## Exercise
Tell how many lines contain the string "phone" in the material underneath; the reply is that number and no more.

*** Opening of Information given ***

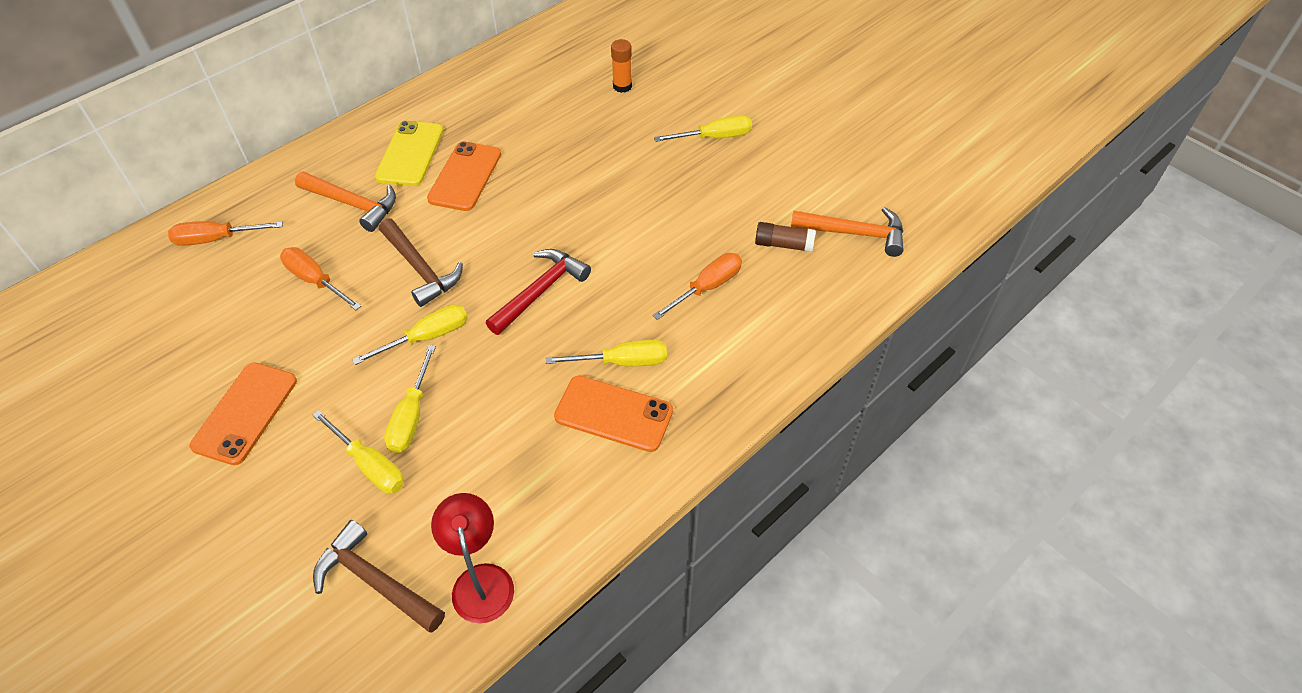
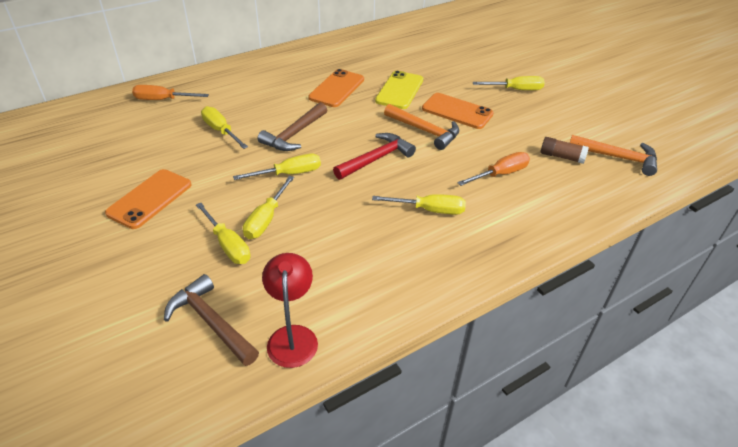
camera: 10 degrees right, 10 degrees down
(315, 280) = (221, 131): orange screwdriver -> yellow screwdriver
(353, 204) = (258, 93): orange hammer -> orange hammer (425, 131)
(410, 154) = (302, 72): yellow phone -> yellow phone (399, 90)
(421, 269) = (294, 134): brown hammer -> brown hammer turned 60 degrees clockwise
(613, 413) = (418, 242): orange phone -> orange phone (457, 111)
(622, 86) = (454, 55): orange glue stick -> none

*** Close of Information given ***

## Exercise output
2